ACTIVITY -> For the records that follow, give the number of lines in which the word "pink" occurs, with nothing added.
*** Begin section ***
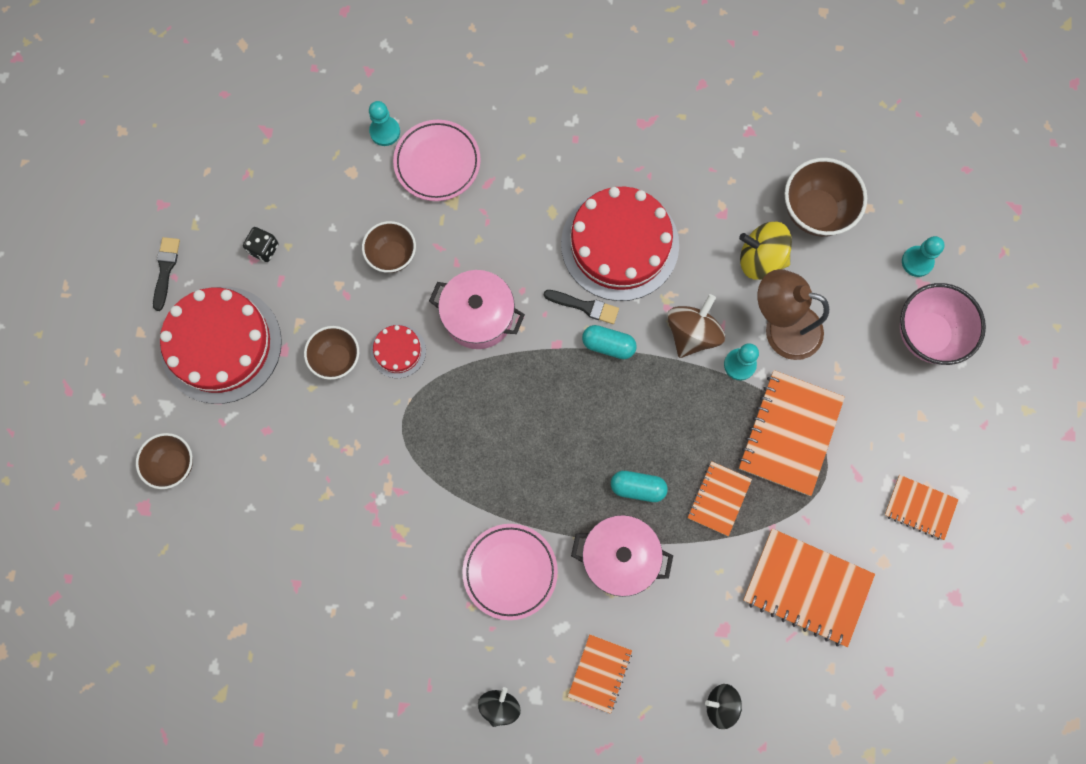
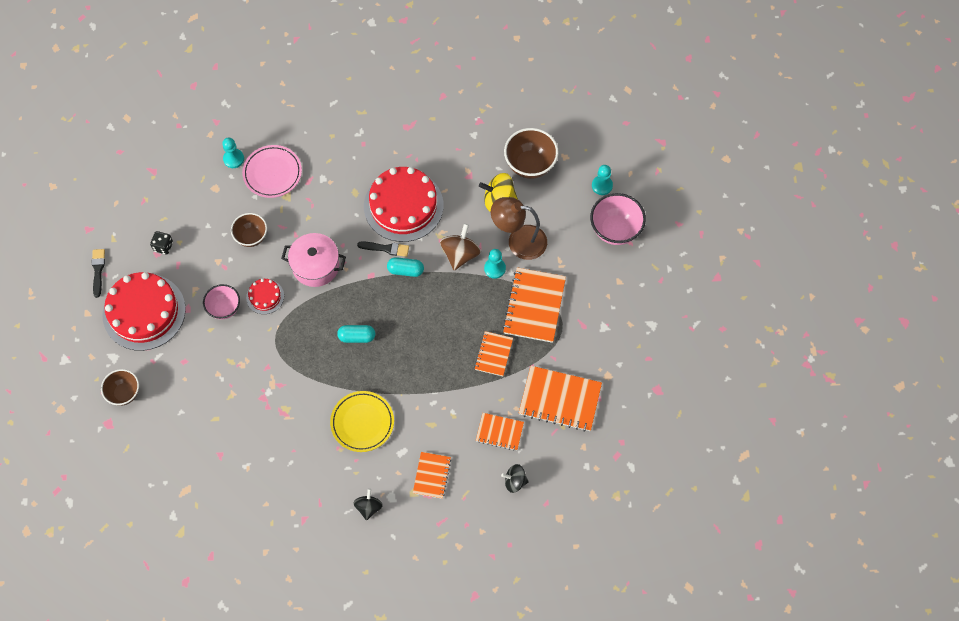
camera: 10 degrees left, 10 degrees down
(337, 359) = (224, 308): brown bowl -> pink bowl
(510, 571) = (362, 422): pink plate -> yellow plate
(619, 557) = (434, 401): pink pot -> none
(637, 487) = (439, 356): turquoise capsule -> turquoise capsule (357, 337)
(919, 507) = (626, 338): orange notebook -> orange notebook (499, 432)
*** End section ***
TASK ANSWER -> 3